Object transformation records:
_____
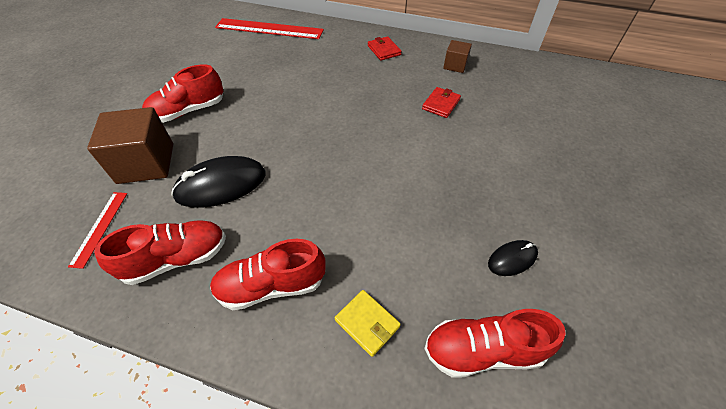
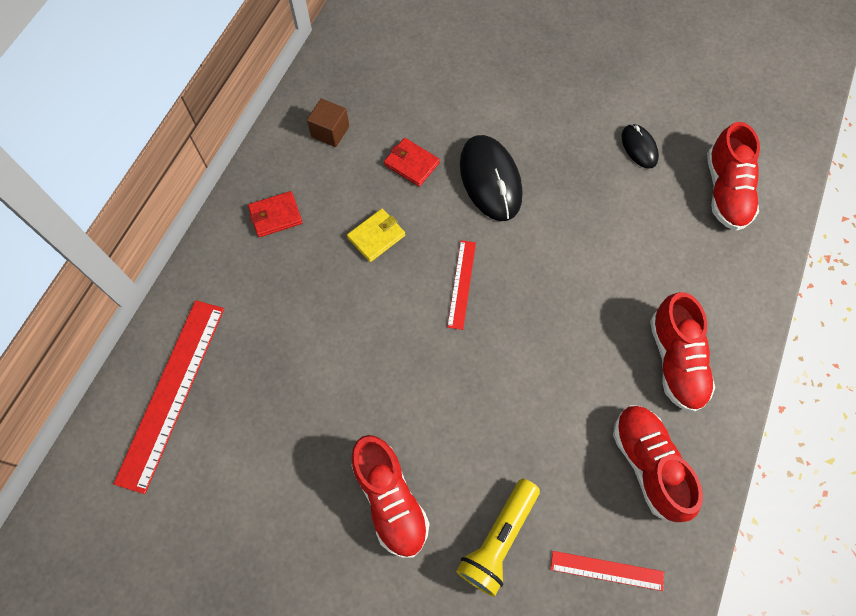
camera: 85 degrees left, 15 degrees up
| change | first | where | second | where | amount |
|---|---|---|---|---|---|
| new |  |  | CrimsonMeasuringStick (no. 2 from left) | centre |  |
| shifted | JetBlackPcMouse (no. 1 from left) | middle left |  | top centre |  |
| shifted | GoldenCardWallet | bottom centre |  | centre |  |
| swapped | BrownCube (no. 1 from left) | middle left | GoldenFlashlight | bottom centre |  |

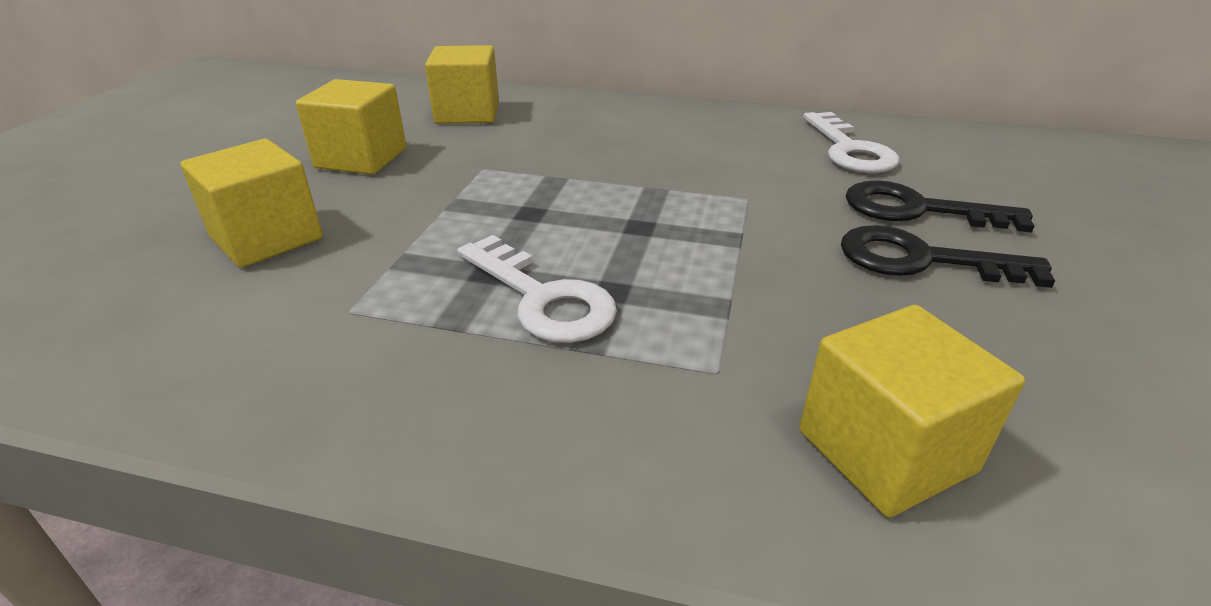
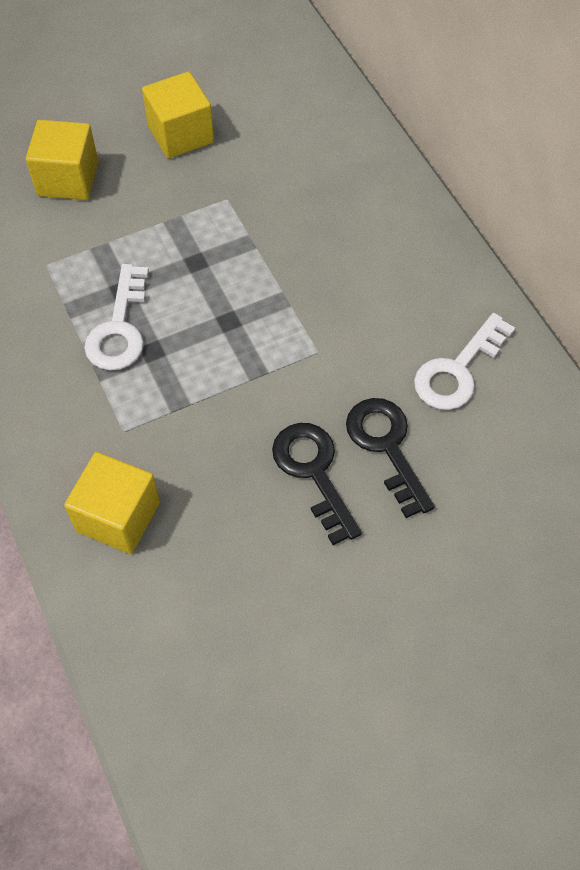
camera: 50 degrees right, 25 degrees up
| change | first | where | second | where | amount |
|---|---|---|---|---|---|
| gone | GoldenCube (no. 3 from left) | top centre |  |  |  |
_____
DIRECTIONS FOR THIS TASK: Copy out each line of the data that has the word "shifted" in it.

SOLUTION TO THE PROBLEM:
| shifted | JetBlackPcMouse (no. 1 from left) | middle left |  | top centre |  |
| shifted | GoldenCardWallet | bottom centre |  | centre |  |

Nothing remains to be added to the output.